■ ASSIGNED TASK ■
In the listing below, find the line with "kitchen sink: (215, 247)" and the line with "plant: (344, 696) -> (410, 771), moved". Repeat those two lines and all lines between them exactly.

Top of GIVEN ENTRIES

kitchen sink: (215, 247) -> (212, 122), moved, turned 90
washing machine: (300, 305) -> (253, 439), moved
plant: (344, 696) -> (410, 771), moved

Bottom of GIVEN ENTRIES
Top of GIVEN ENTRIES

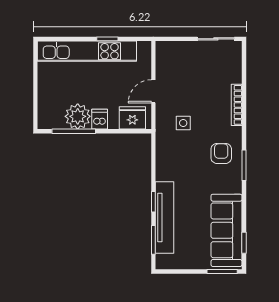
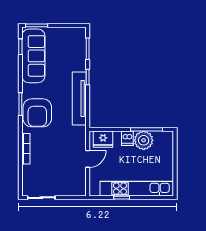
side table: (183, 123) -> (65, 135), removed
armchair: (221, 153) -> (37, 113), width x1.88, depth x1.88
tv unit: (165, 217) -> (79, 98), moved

Bottom of GIVEN ENTRIES
Top of GIVEN ENTRIES

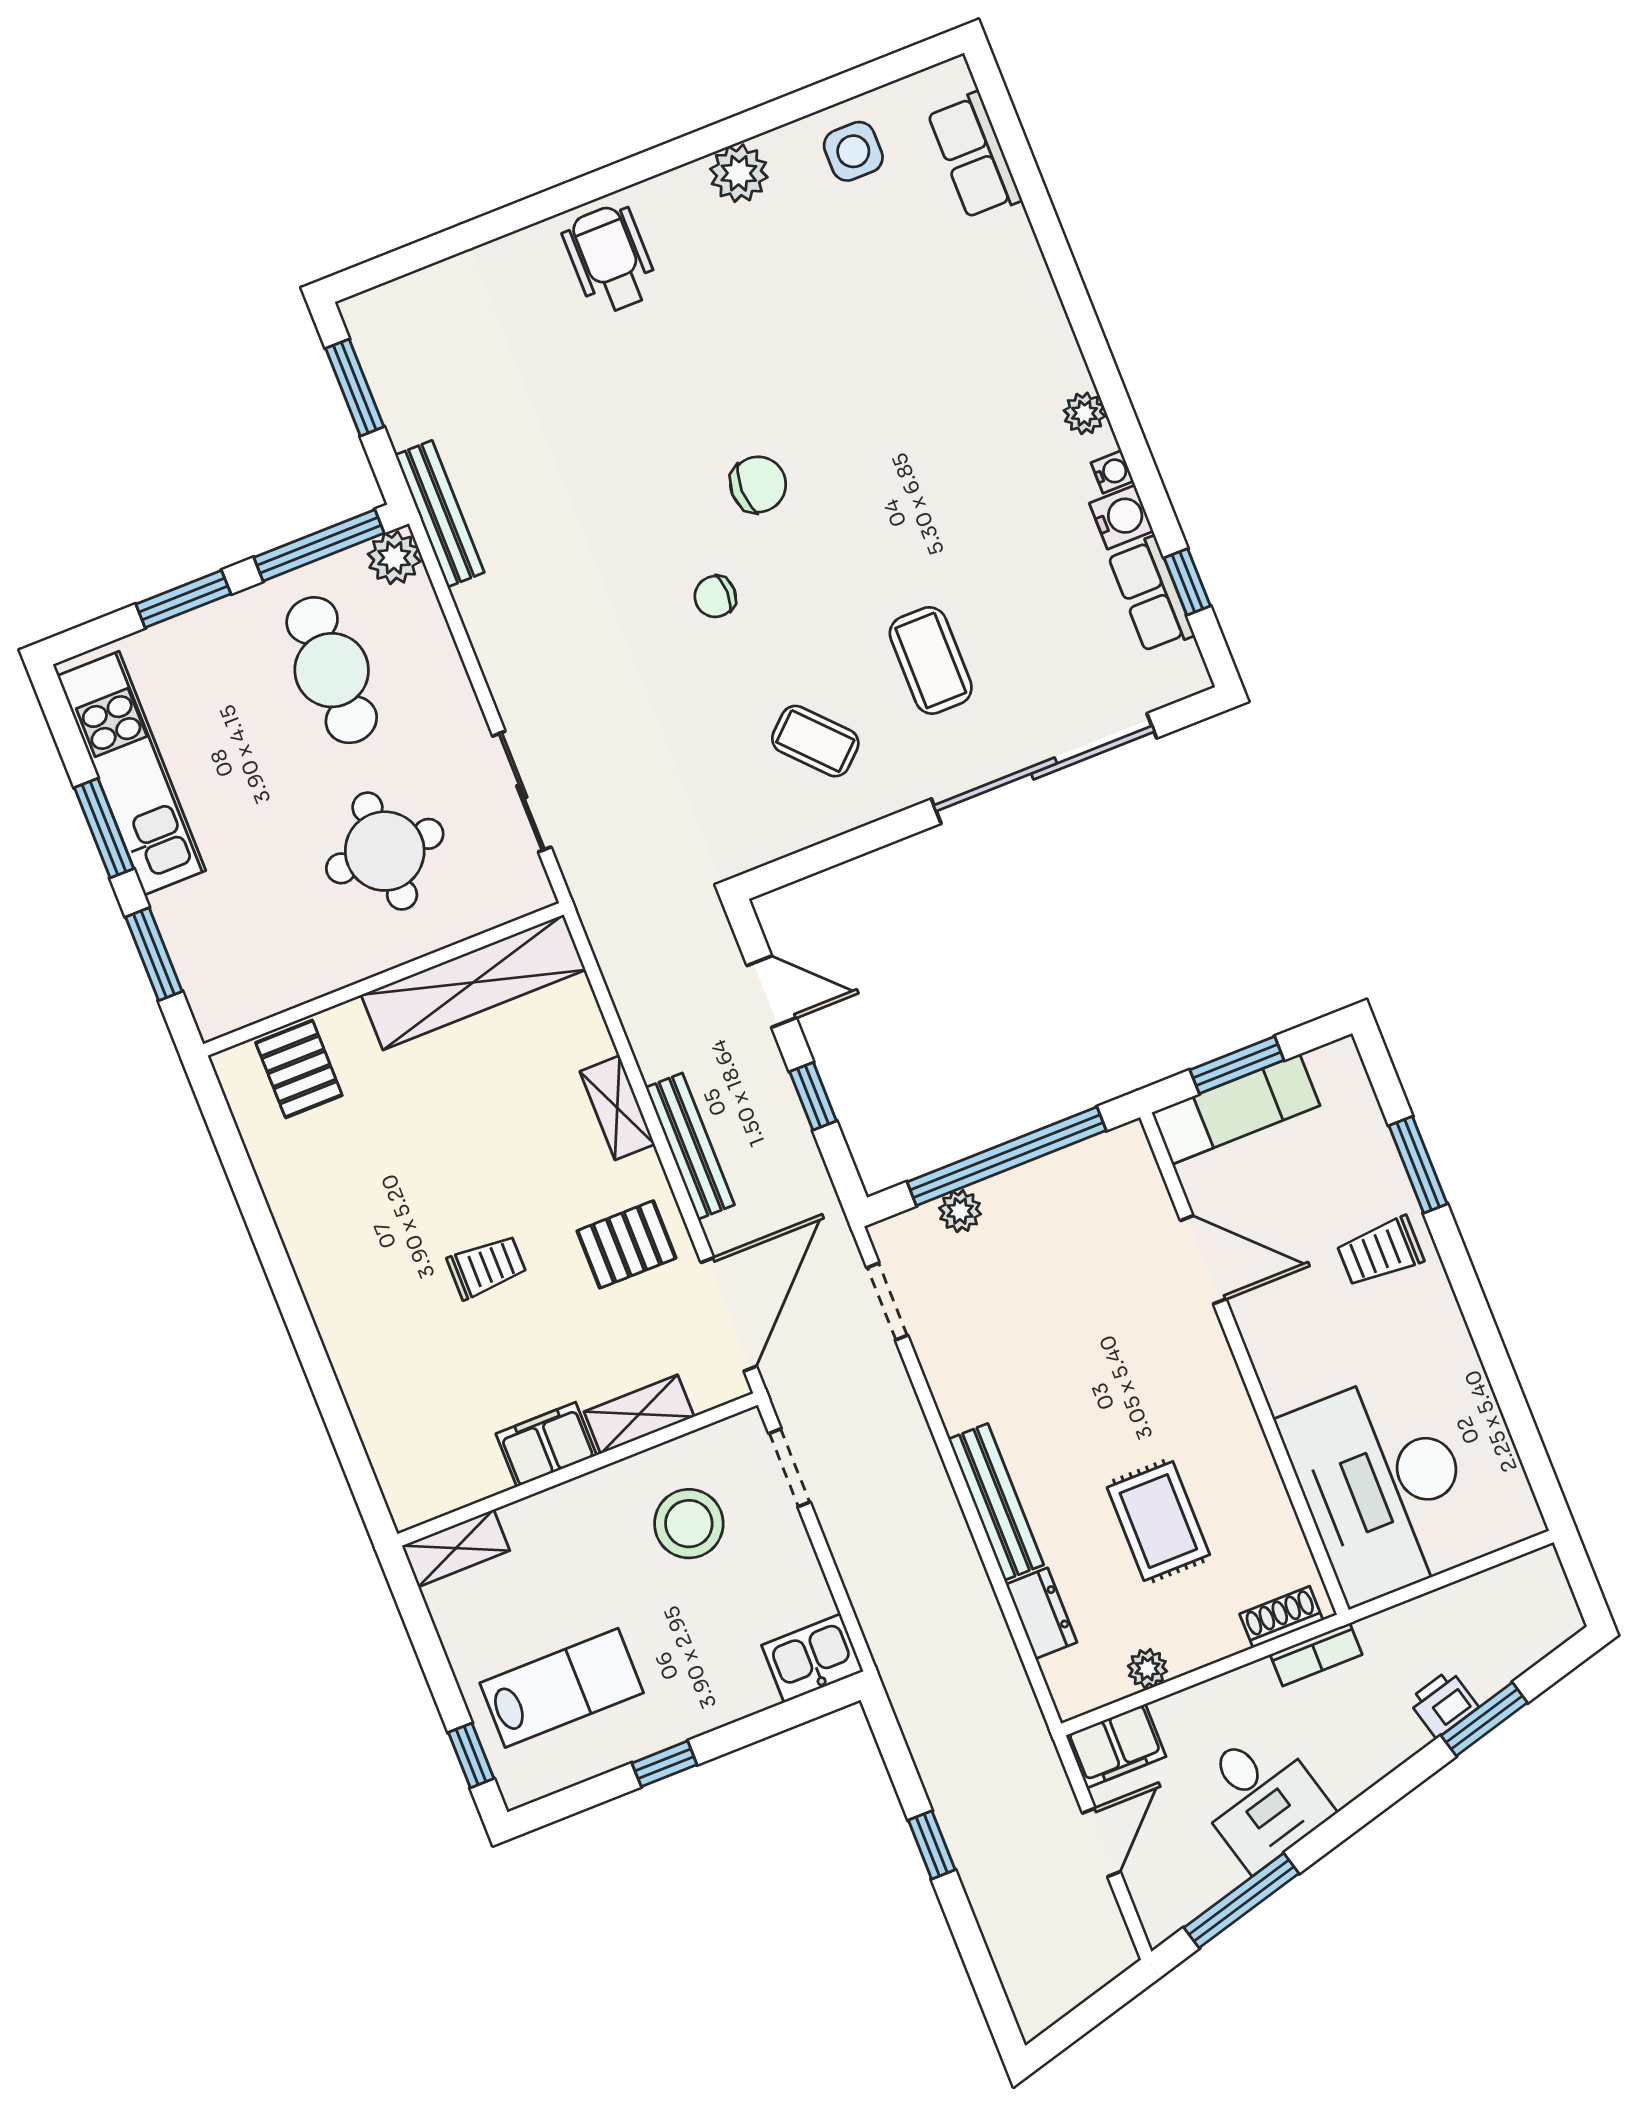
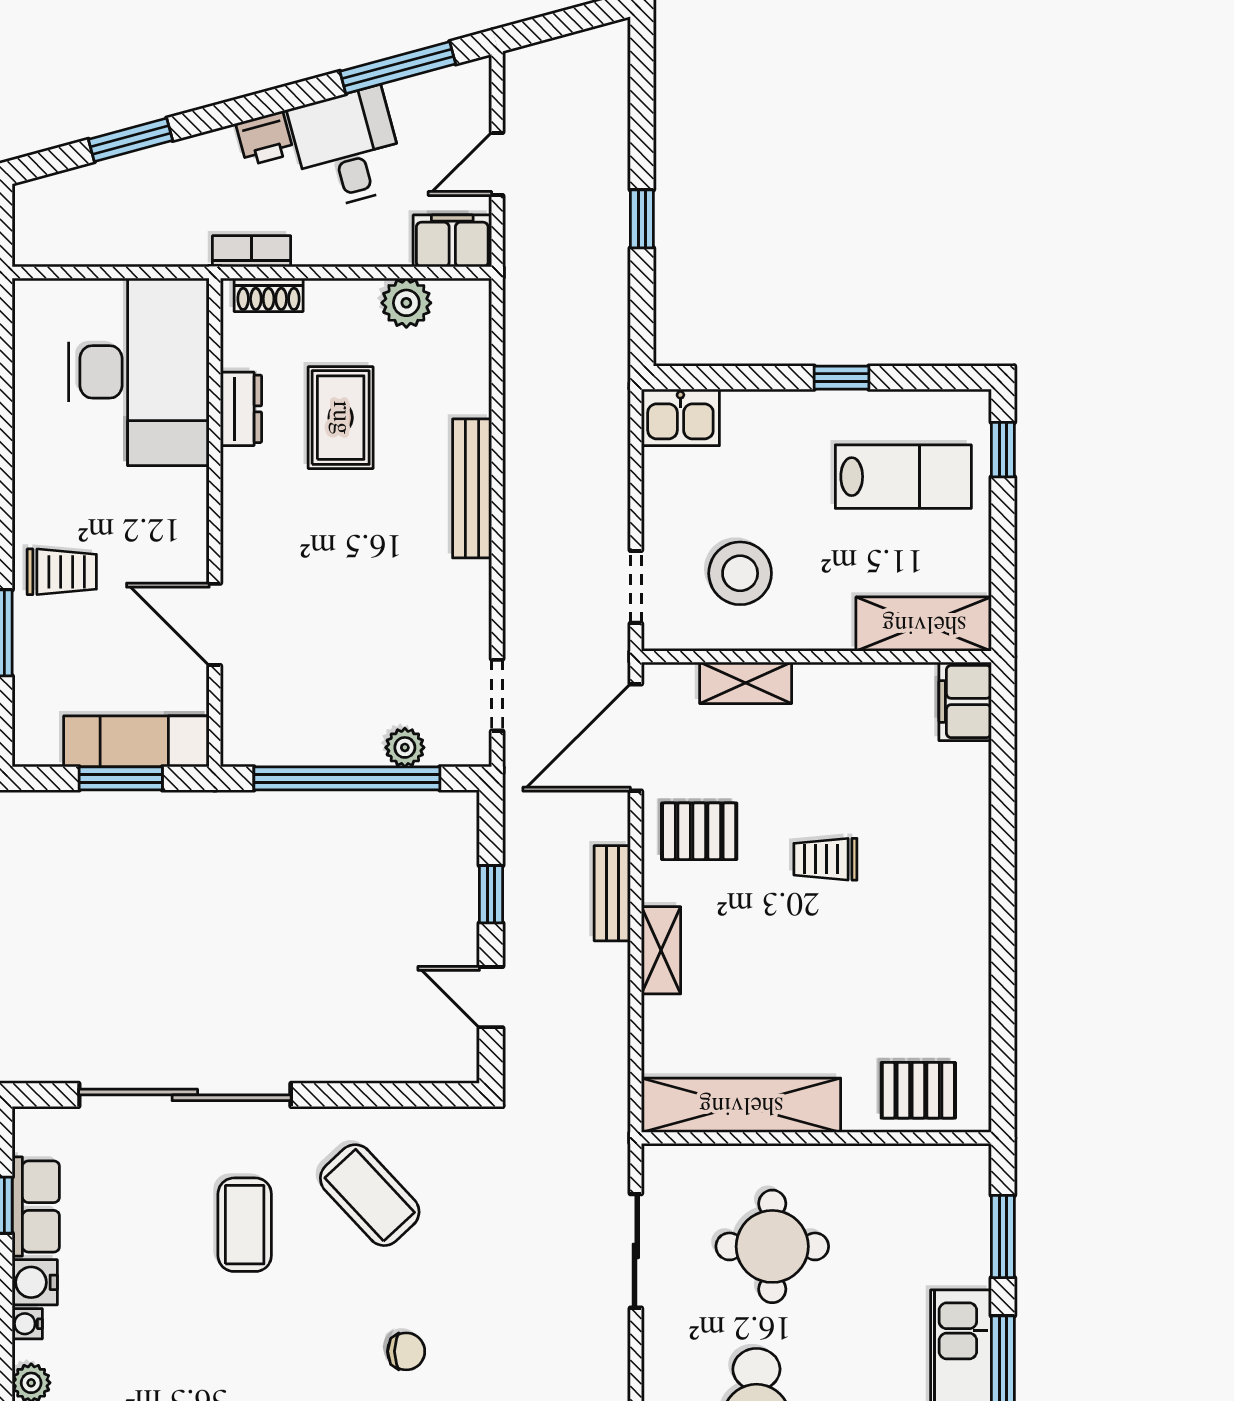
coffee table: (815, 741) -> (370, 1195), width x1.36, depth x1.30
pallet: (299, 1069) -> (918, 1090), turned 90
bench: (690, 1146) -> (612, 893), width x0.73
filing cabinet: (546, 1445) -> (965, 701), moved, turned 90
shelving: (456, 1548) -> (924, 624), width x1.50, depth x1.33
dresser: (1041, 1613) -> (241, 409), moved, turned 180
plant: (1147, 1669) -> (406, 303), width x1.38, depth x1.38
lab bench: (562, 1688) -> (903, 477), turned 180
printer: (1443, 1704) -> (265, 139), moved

Bottom of GIVEN ENTRIES

■ RESULT OF THE EXERCISE ■
kitchen sink: (215, 247) -> (212, 122), moved, turned 90
washing machine: (300, 305) -> (253, 439), moved
plant: (344, 696) -> (410, 771), moved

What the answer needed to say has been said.